### RECORDS FOR THIS EXERCISE
* Start *
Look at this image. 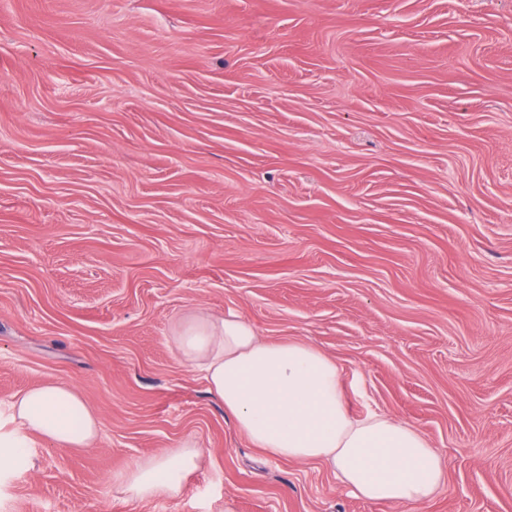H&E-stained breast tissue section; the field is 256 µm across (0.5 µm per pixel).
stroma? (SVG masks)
<instances>
[{"mask_svg": "<svg viewBox=\"0 0 512 512\" xmlns=\"http://www.w3.org/2000/svg\"><path fill=\"white\" fill-rule=\"evenodd\" d=\"M336 360L512 512V0H0V412L73 386L0 512H405L252 448L173 343L191 314ZM174 499L122 477L184 441ZM10 432H2L0 467H13L31 447V436L60 448H90L100 438V422L80 394L62 383L26 391L10 407Z\"/></svg>", "mask_w": 512, "mask_h": 512, "instance_id": "obj_1", "label": "stroma"}]
</instances>
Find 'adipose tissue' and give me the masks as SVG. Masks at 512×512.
I'll return each instance as SVG.
<instances>
[{
  "mask_svg": "<svg viewBox=\"0 0 512 512\" xmlns=\"http://www.w3.org/2000/svg\"><path fill=\"white\" fill-rule=\"evenodd\" d=\"M201 372L210 394L250 444L275 458L326 464L363 498L419 512L445 487L447 467L424 433L376 411L353 413L335 359L299 341L271 342L231 315L186 321L175 338ZM0 432V467L23 460L32 439L60 448H89L100 422L80 394L62 383L26 391ZM202 451L187 442L140 462L122 482L128 499L181 494Z\"/></svg>",
  "mask_w": 512,
  "mask_h": 512,
  "instance_id": "1",
  "label": "adipose tissue"
}]
</instances>
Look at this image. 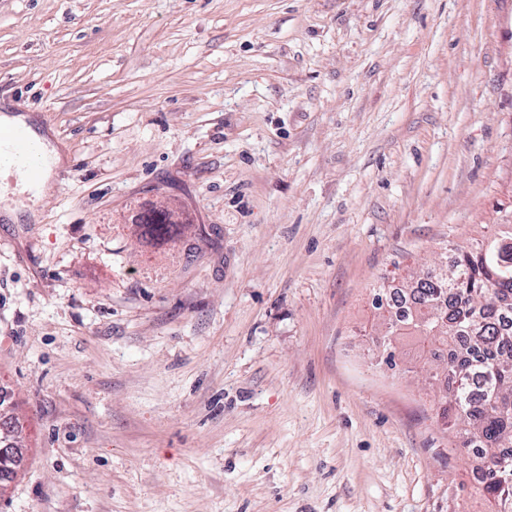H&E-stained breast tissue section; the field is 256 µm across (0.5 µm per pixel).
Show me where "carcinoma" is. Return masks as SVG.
Wrapping results in <instances>:
<instances>
[{"label": "carcinoma", "instance_id": "obj_1", "mask_svg": "<svg viewBox=\"0 0 512 512\" xmlns=\"http://www.w3.org/2000/svg\"><path fill=\"white\" fill-rule=\"evenodd\" d=\"M140 233L164 239L174 223L147 213ZM444 271L411 276L402 285L412 304L398 306L395 292L373 299L389 341L410 338L433 353L460 346L444 369L436 416L465 438L476 461L477 490L491 512H512V223L494 224L470 244H451Z\"/></svg>", "mask_w": 512, "mask_h": 512}]
</instances>
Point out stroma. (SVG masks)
I'll use <instances>...</instances> for the list:
<instances>
[{"instance_id": "35a3bbf8", "label": "stroma", "mask_w": 512, "mask_h": 512, "mask_svg": "<svg viewBox=\"0 0 512 512\" xmlns=\"http://www.w3.org/2000/svg\"><path fill=\"white\" fill-rule=\"evenodd\" d=\"M12 112L0 512H489L373 299L512 222V0H0ZM1 121L2 125L26 132L40 141L44 167L47 168V171L44 179L41 180L44 167L38 143L31 137L2 125H0V170L5 166H10L13 169L19 168L27 181L39 182L36 184L26 182L19 169H6L5 178L8 177V174H13L23 191H28L35 197L44 195L48 191L46 181L48 172L53 166L62 162L63 154L59 146L51 142L47 134H38V131L34 128L35 121L31 116L4 114ZM170 220L176 222L172 218ZM169 220V217L163 214H154L148 212L140 217V222L137 227L140 228L141 235L150 236L156 239H165L170 237L173 233L174 224Z\"/></svg>"}]
</instances>
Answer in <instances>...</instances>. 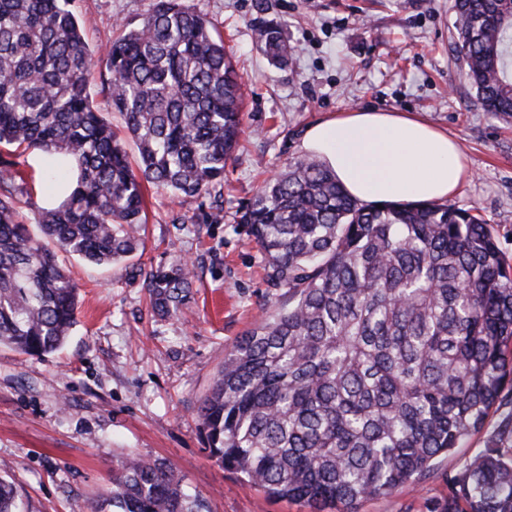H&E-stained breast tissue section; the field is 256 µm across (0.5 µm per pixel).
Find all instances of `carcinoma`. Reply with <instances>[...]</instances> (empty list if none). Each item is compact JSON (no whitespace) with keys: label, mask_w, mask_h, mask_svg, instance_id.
<instances>
[{"label":"carcinoma","mask_w":512,"mask_h":512,"mask_svg":"<svg viewBox=\"0 0 512 512\" xmlns=\"http://www.w3.org/2000/svg\"><path fill=\"white\" fill-rule=\"evenodd\" d=\"M69 2L0 0V146L11 148L0 155V346L38 357L78 324L79 288L59 253L98 266L132 257L145 185L211 195L243 132L242 82L224 41L181 0H155L103 53L102 91L137 145L132 167L89 94L92 55ZM452 9L454 51L480 104L511 117L512 0ZM257 42L273 59L288 54L272 26ZM16 149L40 152L47 177L73 173L59 203L36 208L41 240L11 195L26 181ZM237 223L250 225L267 283L287 299L225 354L200 404L224 468L312 512H355L425 479L500 406L512 387V267L473 210L364 205L321 161L300 158ZM192 279L181 260L144 273L153 308L174 314ZM510 436L512 413L430 512H512ZM17 497L0 478V512H16ZM112 509L203 512L173 466L132 454L112 471Z\"/></svg>","instance_id":"carcinoma-1"}]
</instances>
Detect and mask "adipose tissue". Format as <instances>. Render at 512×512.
Here are the masks:
<instances>
[{
	"mask_svg": "<svg viewBox=\"0 0 512 512\" xmlns=\"http://www.w3.org/2000/svg\"><path fill=\"white\" fill-rule=\"evenodd\" d=\"M306 146L365 203L445 200L469 175L453 138L400 112L337 113L309 130Z\"/></svg>",
	"mask_w": 512,
	"mask_h": 512,
	"instance_id": "ef3b65f1",
	"label": "adipose tissue"
}]
</instances>
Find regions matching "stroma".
<instances>
[{
    "mask_svg": "<svg viewBox=\"0 0 512 512\" xmlns=\"http://www.w3.org/2000/svg\"><path fill=\"white\" fill-rule=\"evenodd\" d=\"M155 0H74L94 52L134 28ZM207 15L244 86V132L224 169V218L207 198L146 191L147 229L137 263L146 270L191 263L195 278L174 316L152 309L128 267L61 260L80 288L79 323L61 351L28 356L0 347V477L13 482L21 512H111L112 467L124 453L176 467L207 512H311L251 486L212 457L198 408L224 355L272 312L263 256L238 212L273 174L305 157L316 123L346 110L406 112L445 131L470 177L450 202L474 208L512 263V120L484 111L452 51V0H182ZM279 26L292 47L271 61L257 29ZM33 182L17 185L26 224L55 203L43 157L22 155ZM506 392L483 429L439 457L432 474L357 512H429L446 478L487 441Z\"/></svg>",
    "mask_w": 512,
    "mask_h": 512,
    "instance_id": "35a3bbf8",
    "label": "stroma"
}]
</instances>
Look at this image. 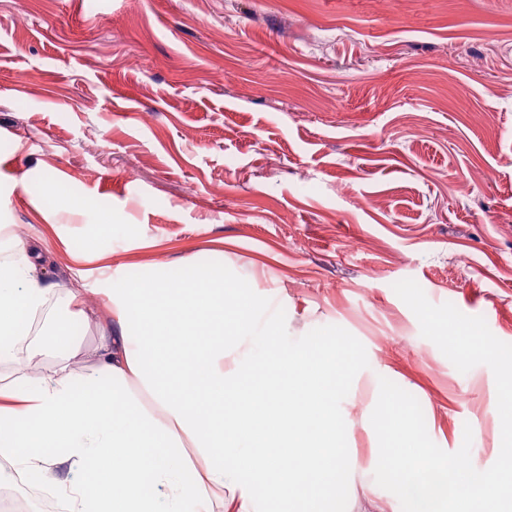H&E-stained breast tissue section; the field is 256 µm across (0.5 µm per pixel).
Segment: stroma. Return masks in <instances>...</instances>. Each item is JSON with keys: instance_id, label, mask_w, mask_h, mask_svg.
<instances>
[{"instance_id": "35a3bbf8", "label": "stroma", "mask_w": 512, "mask_h": 512, "mask_svg": "<svg viewBox=\"0 0 512 512\" xmlns=\"http://www.w3.org/2000/svg\"><path fill=\"white\" fill-rule=\"evenodd\" d=\"M0 225L49 247L46 284L85 276L97 310L64 355L45 321L1 380L87 374L114 288L220 267L290 341H355L337 412L359 465L390 390L426 447L491 471L512 0H0ZM92 236L104 260L72 262Z\"/></svg>"}]
</instances>
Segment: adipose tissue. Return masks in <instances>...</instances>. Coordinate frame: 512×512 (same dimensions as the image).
Wrapping results in <instances>:
<instances>
[{
  "label": "adipose tissue",
  "mask_w": 512,
  "mask_h": 512,
  "mask_svg": "<svg viewBox=\"0 0 512 512\" xmlns=\"http://www.w3.org/2000/svg\"><path fill=\"white\" fill-rule=\"evenodd\" d=\"M0 262V360L55 297L40 259L14 237ZM83 387L62 364L27 387L0 384V456L52 488L66 512H512V385L494 406L504 427L493 472L424 447L391 394L374 414L384 442L365 478L347 453L336 404L355 361L337 335L289 344L270 305L223 269L180 285L130 281ZM390 490L381 496L378 482ZM168 494H161V487Z\"/></svg>",
  "instance_id": "ef3b65f1"
}]
</instances>
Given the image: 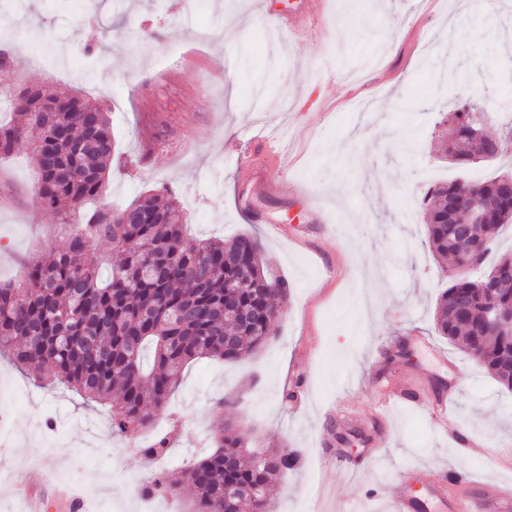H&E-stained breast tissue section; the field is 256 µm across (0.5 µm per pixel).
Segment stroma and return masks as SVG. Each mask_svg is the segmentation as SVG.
<instances>
[{
	"instance_id": "1",
	"label": "stroma",
	"mask_w": 512,
	"mask_h": 512,
	"mask_svg": "<svg viewBox=\"0 0 512 512\" xmlns=\"http://www.w3.org/2000/svg\"><path fill=\"white\" fill-rule=\"evenodd\" d=\"M8 0L0 45L16 49L0 87L38 80L108 107L117 154L102 202L174 192L193 239L257 235L271 272L290 286L274 336L248 357L190 364L169 405L176 443L155 461L138 453L166 432L113 437L109 406L64 385L44 387L0 358V505L25 512V490L66 485L88 512H191L188 497L142 496L157 471L177 479L209 455L222 423L255 448L303 455L270 512H395L392 494L448 512L459 492L512 494V393L438 336L433 314L448 259L427 247L421 200L433 182L488 180L512 157L455 165L438 148L455 100L485 111L484 133L512 127V0H327L326 27L278 33L271 14L296 0ZM97 44L91 56L83 41ZM282 138L281 163L251 151V130ZM271 185L255 194L240 163ZM26 145L0 159V282L68 244L36 203ZM415 395L381 412L392 390ZM237 397L234 405L223 404ZM452 397L448 428L421 410ZM53 429H45L46 421ZM466 443H458L459 435ZM451 475L439 496L431 477Z\"/></svg>"
}]
</instances>
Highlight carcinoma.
I'll return each instance as SVG.
<instances>
[{
  "instance_id": "carcinoma-1",
  "label": "carcinoma",
  "mask_w": 512,
  "mask_h": 512,
  "mask_svg": "<svg viewBox=\"0 0 512 512\" xmlns=\"http://www.w3.org/2000/svg\"><path fill=\"white\" fill-rule=\"evenodd\" d=\"M12 119L0 124V155L28 144L40 180L34 188L42 207L69 228V244L52 261L29 264L25 279L0 283V356L42 381H59L88 402L110 406L112 434L131 436L168 408L185 368L199 358L235 361L260 348L285 313L288 285L268 276L261 240L242 233L229 242L190 241L183 235V203L156 193L127 207L98 209L71 227L69 216L100 196L115 144L107 108L73 93L60 95L42 83L0 89ZM468 104L454 112L455 163L465 166L486 148L467 134ZM500 177L449 182L424 198L428 242L434 253L464 259L455 234L461 206L473 194L489 200L491 223L473 224L470 244L484 264L500 230L512 224V194ZM111 243L105 256L99 240ZM512 253L502 255L480 280L454 279L434 313L438 335L471 355L512 391V339L484 325L489 289L500 306L512 307ZM229 300L249 312L248 320L224 315ZM169 434L143 448L164 456ZM301 464L286 446L249 451L235 427L220 431L216 449L171 483L165 472L143 481L151 496L167 486L191 496L195 512H268L282 480Z\"/></svg>"
}]
</instances>
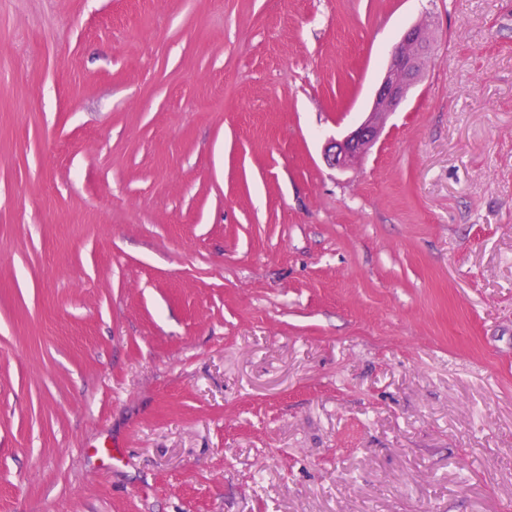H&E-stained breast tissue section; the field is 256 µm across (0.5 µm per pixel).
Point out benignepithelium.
Returning <instances> with one entry per match:
<instances>
[{
	"instance_id": "benign-epithelium-1",
	"label": "benign epithelium",
	"mask_w": 512,
	"mask_h": 512,
	"mask_svg": "<svg viewBox=\"0 0 512 512\" xmlns=\"http://www.w3.org/2000/svg\"><path fill=\"white\" fill-rule=\"evenodd\" d=\"M431 51L427 23H416L402 33L390 54L367 117L355 129L327 143L325 159L330 166L337 169L354 166L377 142L387 116L405 100Z\"/></svg>"
}]
</instances>
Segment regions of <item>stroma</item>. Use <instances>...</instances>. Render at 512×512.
Segmentation results:
<instances>
[{
	"instance_id": "1",
	"label": "stroma",
	"mask_w": 512,
	"mask_h": 512,
	"mask_svg": "<svg viewBox=\"0 0 512 512\" xmlns=\"http://www.w3.org/2000/svg\"><path fill=\"white\" fill-rule=\"evenodd\" d=\"M0 512H512V0H0ZM431 51L427 23H416L402 33L390 54L367 117L355 129L327 143L325 159L330 166L335 169L354 166L377 142L387 116L405 100Z\"/></svg>"
}]
</instances>
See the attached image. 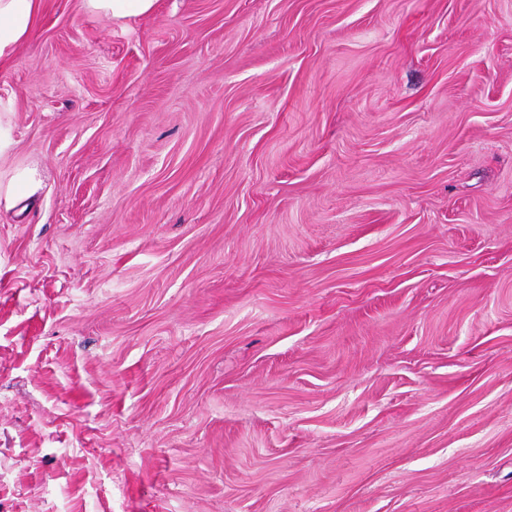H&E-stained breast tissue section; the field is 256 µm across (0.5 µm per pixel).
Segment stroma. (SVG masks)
<instances>
[{"label":"stroma","instance_id":"35a3bbf8","mask_svg":"<svg viewBox=\"0 0 512 512\" xmlns=\"http://www.w3.org/2000/svg\"><path fill=\"white\" fill-rule=\"evenodd\" d=\"M0 126V512H512V0H43ZM90 14L109 21L148 16L157 7V0H82ZM36 176L32 169H16L5 187H2L0 182V204L3 201L5 206L9 207L19 195L35 191L38 186Z\"/></svg>","mask_w":512,"mask_h":512}]
</instances>
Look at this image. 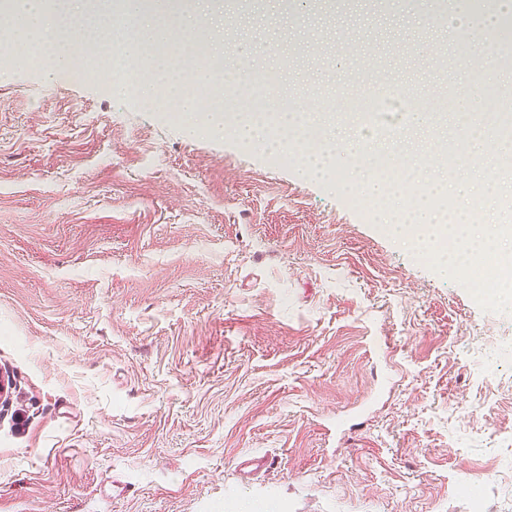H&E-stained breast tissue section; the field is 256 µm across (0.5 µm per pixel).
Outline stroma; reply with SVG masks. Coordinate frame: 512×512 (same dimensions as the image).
Instances as JSON below:
<instances>
[{
	"instance_id": "obj_1",
	"label": "stroma",
	"mask_w": 512,
	"mask_h": 512,
	"mask_svg": "<svg viewBox=\"0 0 512 512\" xmlns=\"http://www.w3.org/2000/svg\"><path fill=\"white\" fill-rule=\"evenodd\" d=\"M207 2L197 42L275 72L270 93L362 162L385 146L458 184L512 155L488 128L448 159L458 115L437 106L491 63L458 65L455 0ZM378 72L417 89L385 143L328 98ZM296 152L0 45V512H466L474 492L512 512V313L366 217L347 156ZM245 452L273 461L248 483Z\"/></svg>"
}]
</instances>
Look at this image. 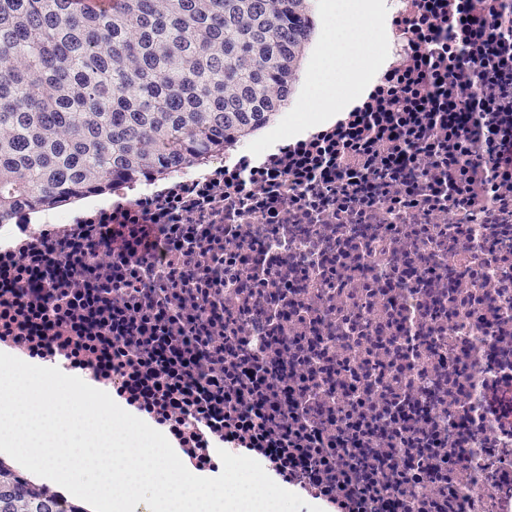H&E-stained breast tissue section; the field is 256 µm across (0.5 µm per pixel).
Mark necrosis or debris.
Instances as JSON below:
<instances>
[{"label":"necrosis or debris","mask_w":512,"mask_h":512,"mask_svg":"<svg viewBox=\"0 0 512 512\" xmlns=\"http://www.w3.org/2000/svg\"><path fill=\"white\" fill-rule=\"evenodd\" d=\"M380 76L255 153L17 209L0 336L111 338L112 382L209 469L252 448L326 512H512V0H384ZM149 225L154 246L138 229ZM209 441L199 443V420ZM496 457L498 476L482 465Z\"/></svg>","instance_id":"4bbe7bcc"}]
</instances>
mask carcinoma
<instances>
[{"label": "carcinoma", "instance_id": "obj_1", "mask_svg": "<svg viewBox=\"0 0 512 512\" xmlns=\"http://www.w3.org/2000/svg\"><path fill=\"white\" fill-rule=\"evenodd\" d=\"M315 32L313 0H0V224L249 139ZM0 512L84 510L0 469Z\"/></svg>", "mask_w": 512, "mask_h": 512}]
</instances>
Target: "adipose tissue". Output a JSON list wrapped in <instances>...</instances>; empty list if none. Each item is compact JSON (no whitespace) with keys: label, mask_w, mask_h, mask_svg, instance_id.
<instances>
[{"label":"adipose tissue","mask_w":512,"mask_h":512,"mask_svg":"<svg viewBox=\"0 0 512 512\" xmlns=\"http://www.w3.org/2000/svg\"><path fill=\"white\" fill-rule=\"evenodd\" d=\"M376 8L375 0H325L320 14L324 31L318 56L321 80L303 101L304 110L314 114L317 121L333 123L351 106L350 101L336 99L333 95L334 83L347 75L363 78L367 71L376 68V59L364 57L361 49L381 41L385 31L379 26L361 29L354 24L355 19L375 12Z\"/></svg>","instance_id":"1"}]
</instances>
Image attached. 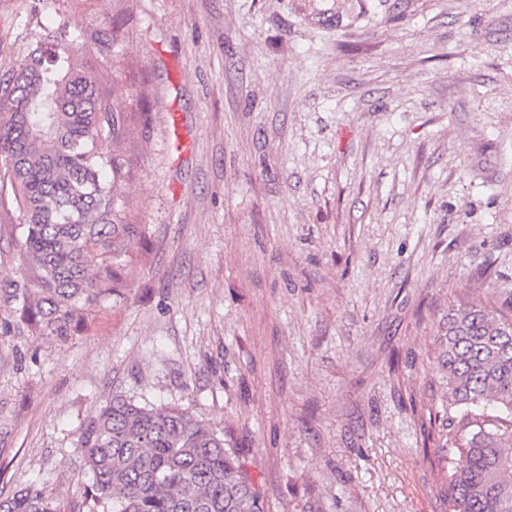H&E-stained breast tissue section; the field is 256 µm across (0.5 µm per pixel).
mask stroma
I'll list each match as a JSON object with an SVG mask.
<instances>
[{"label": "stroma", "mask_w": 512, "mask_h": 512, "mask_svg": "<svg viewBox=\"0 0 512 512\" xmlns=\"http://www.w3.org/2000/svg\"><path fill=\"white\" fill-rule=\"evenodd\" d=\"M61 21L151 91L142 234L65 332L0 307V499L79 512L123 395L223 431L266 512H448L435 335L512 311V0H0V87ZM1 512H58L55 502L43 488L30 485L0 500Z\"/></svg>", "instance_id": "stroma-1"}]
</instances>
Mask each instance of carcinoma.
I'll list each match as a JSON object with an SVG mask.
<instances>
[{"label":"carcinoma","mask_w":512,"mask_h":512,"mask_svg":"<svg viewBox=\"0 0 512 512\" xmlns=\"http://www.w3.org/2000/svg\"><path fill=\"white\" fill-rule=\"evenodd\" d=\"M116 24L77 34L61 22L0 92V193L8 188L27 277L0 280V305L35 332H56L116 291L114 263L140 234L122 191L149 98L112 75ZM98 67L88 66V57ZM443 440L437 462L448 512H512V314L461 302L437 336ZM458 455L448 456V447ZM88 512H264L235 451L183 408L115 395L81 441ZM0 512H58L34 485L0 500Z\"/></svg>","instance_id":"cac0c4a2"}]
</instances>
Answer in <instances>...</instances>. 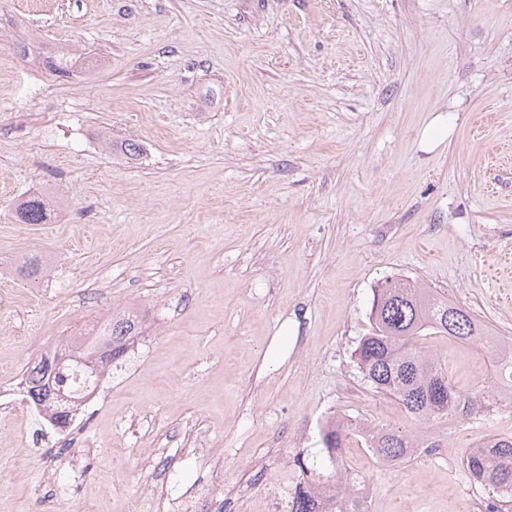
* End *
### EXERCISE DESCRIPTION
Take the line that contains "mask stroma" as the first and the last line of the records as the end, and please quote those lines exactly, pictures omitted.

### THE RESULT
mask stroma
I'll list each match as a JSON object with an SVG mask.
<instances>
[{"label": "stroma", "mask_w": 512, "mask_h": 512, "mask_svg": "<svg viewBox=\"0 0 512 512\" xmlns=\"http://www.w3.org/2000/svg\"><path fill=\"white\" fill-rule=\"evenodd\" d=\"M61 21L151 91L142 234L65 332L0 307V499L79 512L123 395L223 431L266 512H448L435 335L512 311V0H0V87ZM1 512H58L55 502L43 488L30 485L0 500Z\"/></svg>", "instance_id": "stroma-1"}]
</instances>
Mask each instance of carcinoma.
I'll list each match as a JSON object with an SVG mask.
<instances>
[{"label":"carcinoma","mask_w":512,"mask_h":512,"mask_svg":"<svg viewBox=\"0 0 512 512\" xmlns=\"http://www.w3.org/2000/svg\"><path fill=\"white\" fill-rule=\"evenodd\" d=\"M116 24L77 34L61 22L0 92V193L8 188L27 277L0 280V305L35 332H56L116 291L114 263L140 234L122 191L149 98L112 75ZM98 67L88 66V57ZM443 440L437 462L448 512H512V314L461 302L437 336ZM458 455L448 456V447ZM88 512H264L235 451L183 408L115 395L81 441ZM0 512H58L34 485L0 500Z\"/></svg>","instance_id":"cac0c4a2"}]
</instances>
Answer in <instances>...</instances>. 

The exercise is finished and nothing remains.